## What you have to do:
Pick out the lines in the listing below that contain the word "none" and copy them.

## Exercise material:
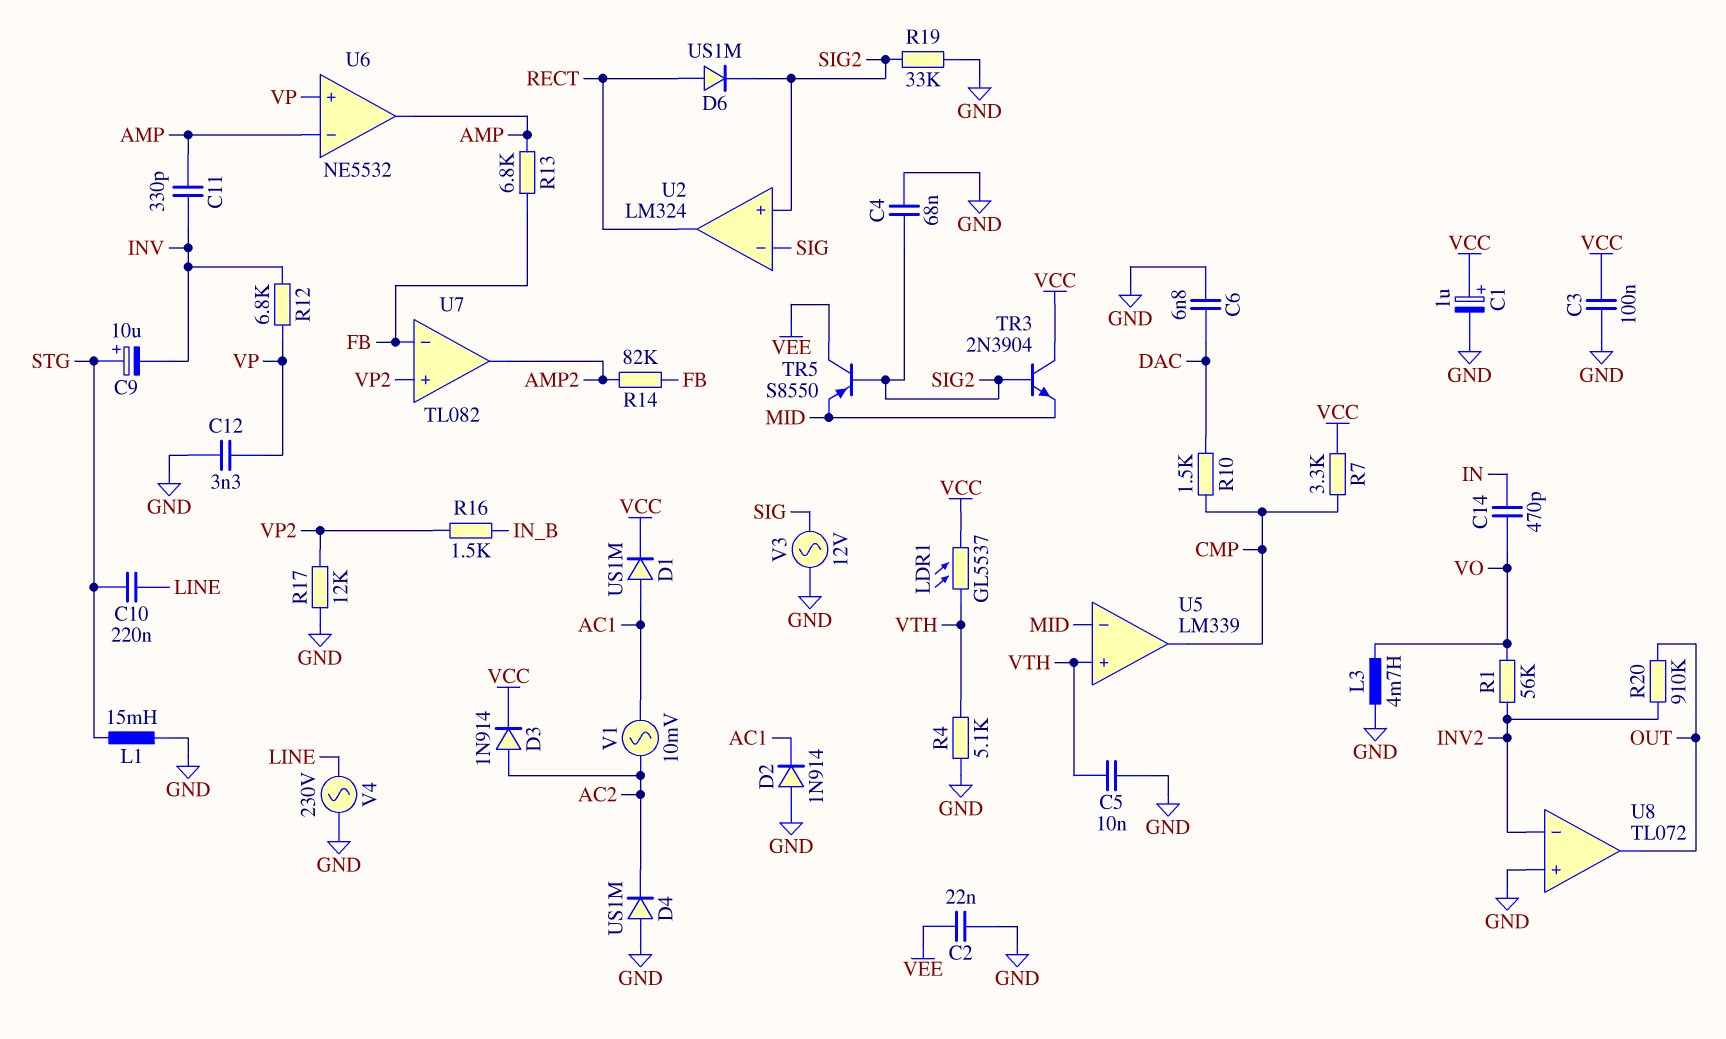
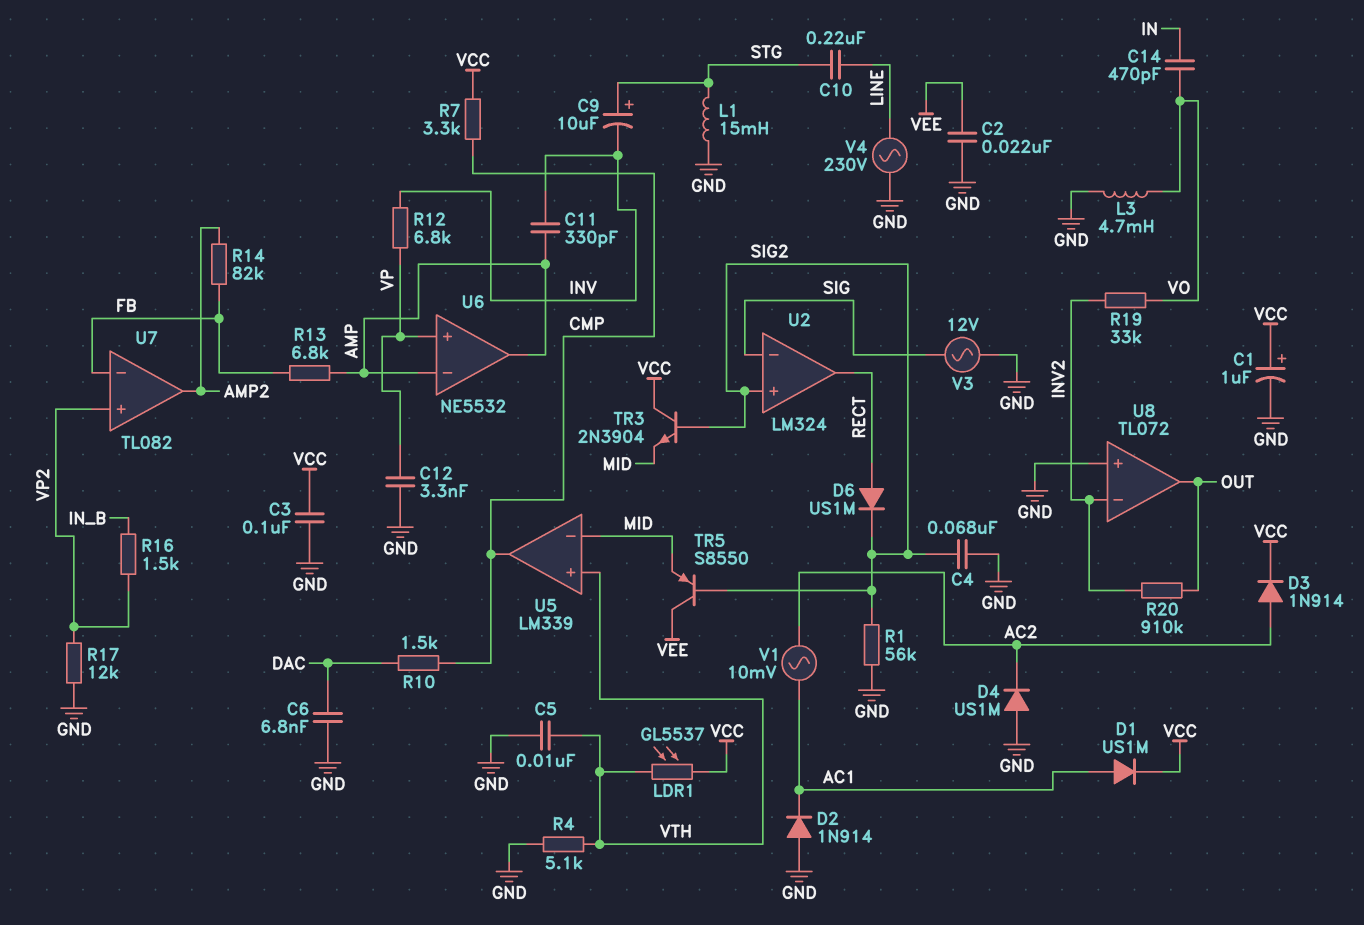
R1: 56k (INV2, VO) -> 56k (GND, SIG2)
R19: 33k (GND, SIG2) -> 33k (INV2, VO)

...

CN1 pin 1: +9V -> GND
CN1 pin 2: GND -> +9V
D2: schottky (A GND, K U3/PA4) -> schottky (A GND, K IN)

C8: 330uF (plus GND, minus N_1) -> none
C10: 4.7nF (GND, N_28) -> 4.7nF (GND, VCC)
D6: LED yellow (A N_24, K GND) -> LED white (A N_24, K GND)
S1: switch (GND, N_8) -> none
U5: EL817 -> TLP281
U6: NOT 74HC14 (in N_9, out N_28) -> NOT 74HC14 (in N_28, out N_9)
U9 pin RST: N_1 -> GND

## Task solution:
C8: 330uF (plus GND, minus N_1) -> none
S1: switch (GND, N_8) -> none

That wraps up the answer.